* **WORK TASK**:
Provide only the number of lines in the records where "none" appears.

* **RECORDS FOR PROCESSING**:
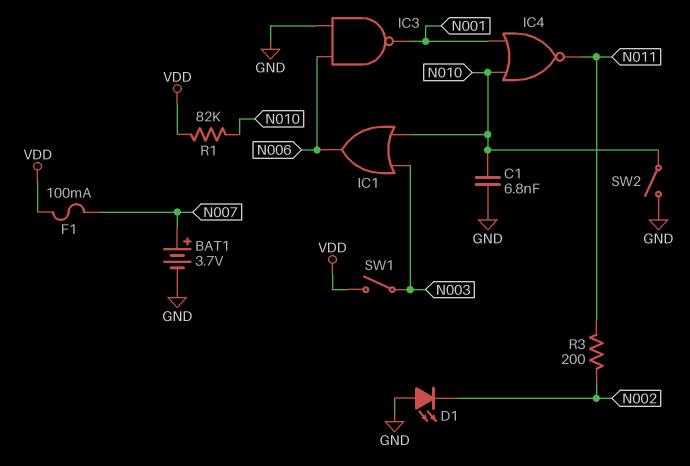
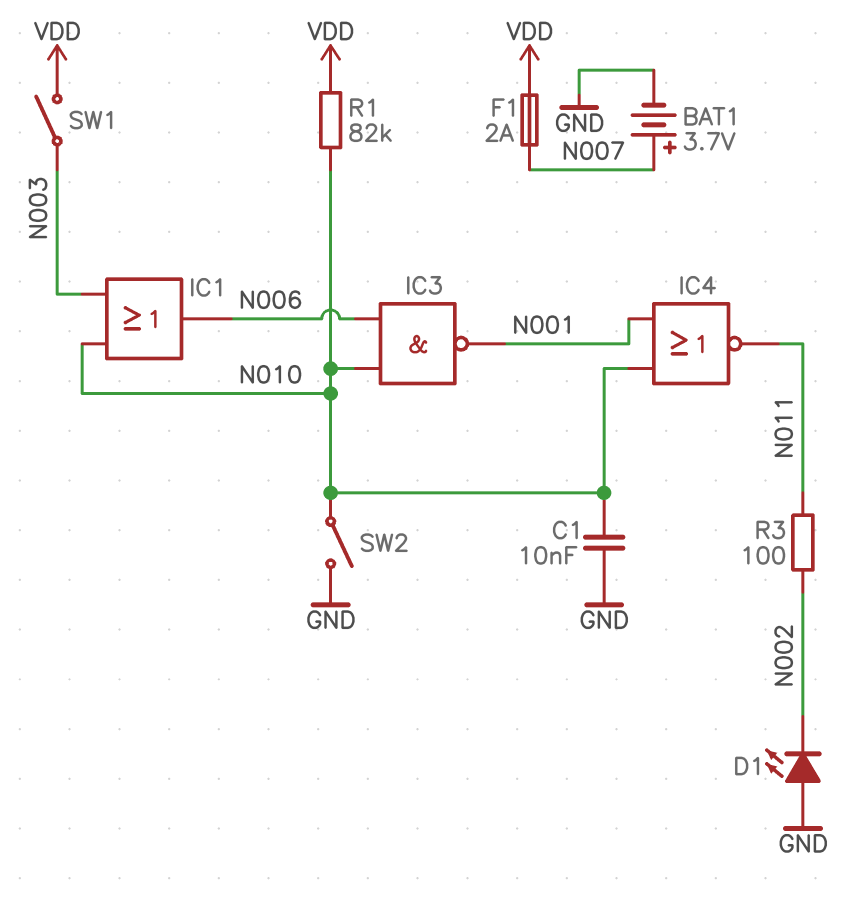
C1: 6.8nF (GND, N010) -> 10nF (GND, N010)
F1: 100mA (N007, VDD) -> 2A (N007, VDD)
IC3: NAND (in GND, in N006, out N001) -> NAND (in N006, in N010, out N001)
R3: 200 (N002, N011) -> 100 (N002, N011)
--
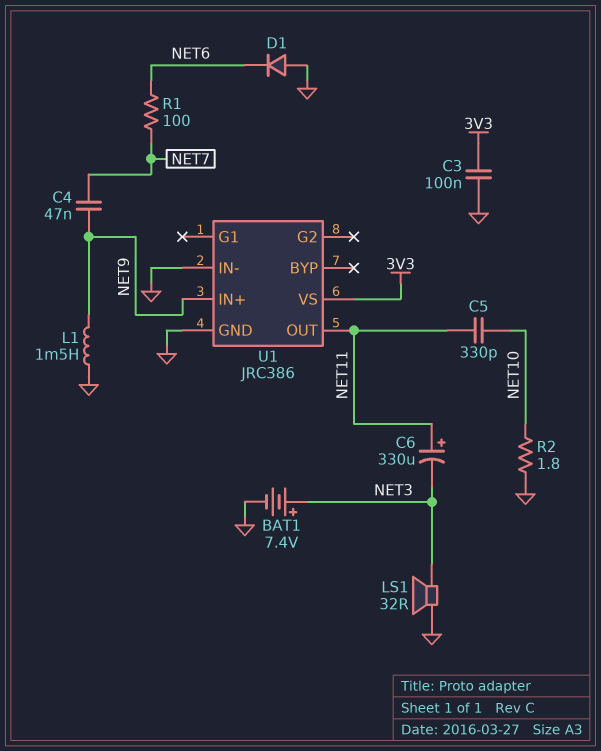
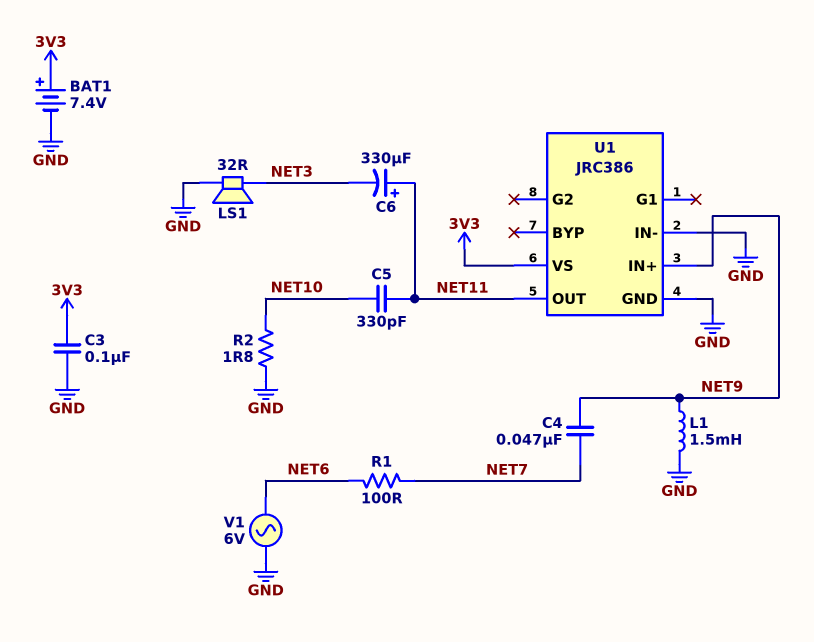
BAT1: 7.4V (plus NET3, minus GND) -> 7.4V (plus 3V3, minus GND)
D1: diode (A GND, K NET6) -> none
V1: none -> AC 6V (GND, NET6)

* **ANSWER TO THIS PROBLEM**:
2